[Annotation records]
════════

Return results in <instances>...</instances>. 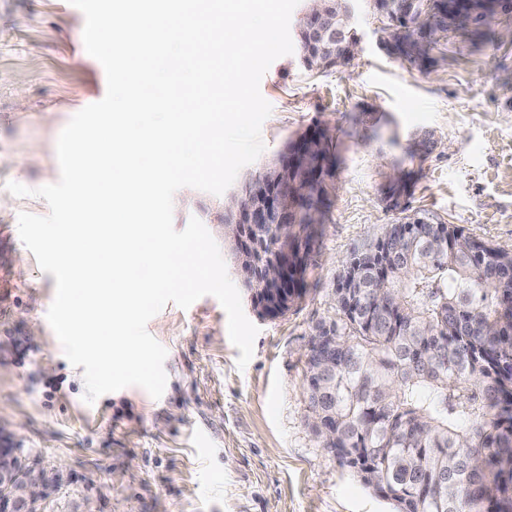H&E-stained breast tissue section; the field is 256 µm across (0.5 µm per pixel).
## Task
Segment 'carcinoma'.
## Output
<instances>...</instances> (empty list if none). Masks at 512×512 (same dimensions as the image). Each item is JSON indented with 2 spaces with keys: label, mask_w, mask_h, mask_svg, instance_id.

════════

» What you are asked to do: Set down nothing but the lines from the one with "Segment 'carcinoma'." through the end of the records, keeping each line exactly as written and including both ends.

» Expected output:
Segment 'carcinoma'.
## Output
<instances>...</instances> (empty list if none). Masks at 512×512 (same dimensions as the image). Each item is JSON indented with 2 spaces with keys: label, mask_w, mask_h, mask_svg, instance_id.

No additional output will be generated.